- Records for this exercise
'''

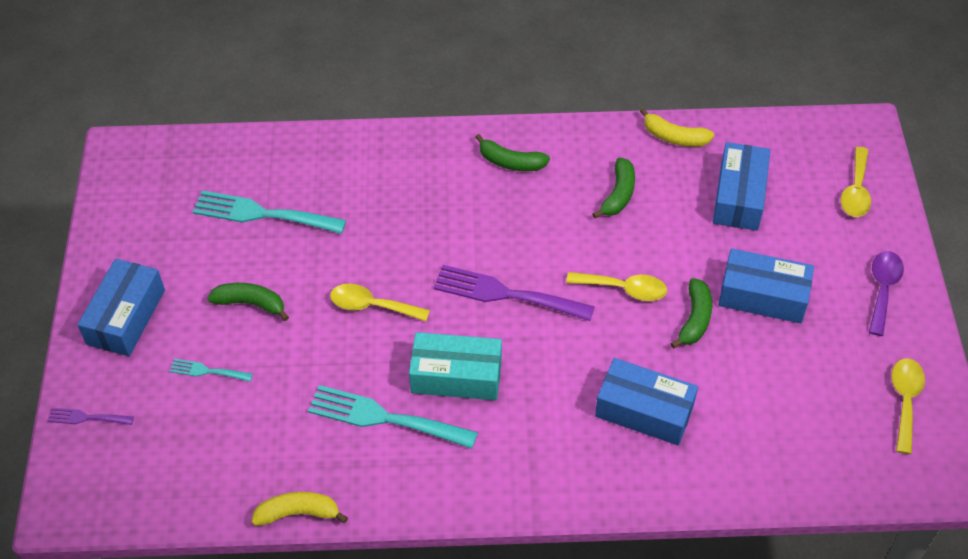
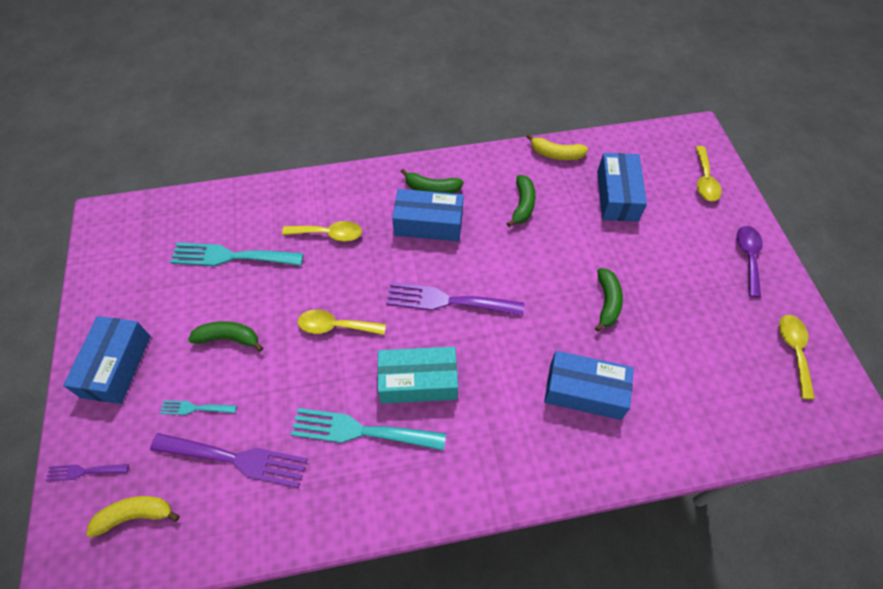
camera: 10 degrees left, 5 degrees up
yellow banana [251,492,348,526] -> yellow banana moved to [86,496,180,538]
yellow spoon [566,272,667,301] -> yellow spoon moved to [282,221,362,241]
blue box [718,248,814,323] -> blue box moved to [392,189,464,241]
none -> purple fork [150,433,308,488]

'''

- About this exercise
Filter the records above for "yellow" and copy every matching line.

- Output for this exercise
yellow banana [251,492,348,526] -> yellow banana moved to [86,496,180,538]
yellow spoon [566,272,667,301] -> yellow spoon moved to [282,221,362,241]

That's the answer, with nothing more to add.